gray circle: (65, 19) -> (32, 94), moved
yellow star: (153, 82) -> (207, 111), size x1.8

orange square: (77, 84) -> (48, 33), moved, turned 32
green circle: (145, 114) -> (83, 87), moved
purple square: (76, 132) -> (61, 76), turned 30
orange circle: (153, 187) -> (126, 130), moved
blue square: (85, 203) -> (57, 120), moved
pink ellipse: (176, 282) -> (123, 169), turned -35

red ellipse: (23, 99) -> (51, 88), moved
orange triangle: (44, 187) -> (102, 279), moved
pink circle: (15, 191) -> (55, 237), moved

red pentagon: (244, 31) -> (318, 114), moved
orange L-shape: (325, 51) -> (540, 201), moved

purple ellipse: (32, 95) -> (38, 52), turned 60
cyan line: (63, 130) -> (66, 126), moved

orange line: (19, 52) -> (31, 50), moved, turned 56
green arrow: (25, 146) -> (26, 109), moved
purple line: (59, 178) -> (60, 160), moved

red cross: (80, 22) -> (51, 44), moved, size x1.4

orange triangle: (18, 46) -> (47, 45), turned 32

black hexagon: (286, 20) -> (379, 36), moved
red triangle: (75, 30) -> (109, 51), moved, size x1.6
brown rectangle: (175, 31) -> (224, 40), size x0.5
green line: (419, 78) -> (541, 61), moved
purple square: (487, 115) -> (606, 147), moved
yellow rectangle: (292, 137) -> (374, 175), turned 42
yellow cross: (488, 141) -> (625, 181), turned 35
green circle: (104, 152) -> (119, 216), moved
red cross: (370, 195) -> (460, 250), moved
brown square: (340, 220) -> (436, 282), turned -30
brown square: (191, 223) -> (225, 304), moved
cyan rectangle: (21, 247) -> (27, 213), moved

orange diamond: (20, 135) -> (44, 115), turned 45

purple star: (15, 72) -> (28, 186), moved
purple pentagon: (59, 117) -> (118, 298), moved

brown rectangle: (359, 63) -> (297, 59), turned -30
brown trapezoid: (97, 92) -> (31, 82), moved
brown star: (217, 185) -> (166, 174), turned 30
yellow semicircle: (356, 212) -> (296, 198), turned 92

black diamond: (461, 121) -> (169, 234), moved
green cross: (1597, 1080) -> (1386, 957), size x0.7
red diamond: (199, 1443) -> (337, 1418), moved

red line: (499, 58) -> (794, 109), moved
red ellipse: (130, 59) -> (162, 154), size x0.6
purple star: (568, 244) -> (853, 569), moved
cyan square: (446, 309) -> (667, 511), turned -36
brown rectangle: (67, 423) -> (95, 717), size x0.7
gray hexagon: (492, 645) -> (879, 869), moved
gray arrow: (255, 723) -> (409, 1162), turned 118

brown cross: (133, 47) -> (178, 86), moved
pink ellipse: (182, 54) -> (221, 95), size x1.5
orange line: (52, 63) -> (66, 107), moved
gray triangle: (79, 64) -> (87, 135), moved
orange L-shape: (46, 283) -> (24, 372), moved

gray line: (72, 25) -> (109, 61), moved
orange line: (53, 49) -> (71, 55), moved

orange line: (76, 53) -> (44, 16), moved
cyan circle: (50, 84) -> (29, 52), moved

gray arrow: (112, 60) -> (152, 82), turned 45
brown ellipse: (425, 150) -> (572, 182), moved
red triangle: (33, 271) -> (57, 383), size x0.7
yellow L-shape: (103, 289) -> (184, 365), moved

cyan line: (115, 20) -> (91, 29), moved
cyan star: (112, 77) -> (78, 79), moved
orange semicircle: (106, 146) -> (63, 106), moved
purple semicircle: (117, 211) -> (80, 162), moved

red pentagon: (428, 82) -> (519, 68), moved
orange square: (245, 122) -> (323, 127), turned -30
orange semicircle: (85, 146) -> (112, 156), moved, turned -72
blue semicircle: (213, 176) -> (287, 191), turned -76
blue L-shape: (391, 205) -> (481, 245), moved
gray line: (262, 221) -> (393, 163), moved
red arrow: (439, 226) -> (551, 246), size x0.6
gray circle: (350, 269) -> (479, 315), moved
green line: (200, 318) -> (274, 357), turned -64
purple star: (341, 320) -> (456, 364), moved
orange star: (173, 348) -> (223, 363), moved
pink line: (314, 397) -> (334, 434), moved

● Exercise objective: Would you print, exactly as written, every line above from the one holding "green circle: (145, 114) -> (83, 87), moved" through the one holding "orange triangle: (44, 187)", with both included and no other lines?

● Expected output:
green circle: (145, 114) -> (83, 87), moved
purple square: (76, 132) -> (61, 76), turned 30
orange circle: (153, 187) -> (126, 130), moved
blue square: (85, 203) -> (57, 120), moved
pink ellipse: (176, 282) -> (123, 169), turned -35

red ellipse: (23, 99) -> (51, 88), moved
orange triangle: (44, 187) -> (102, 279), moved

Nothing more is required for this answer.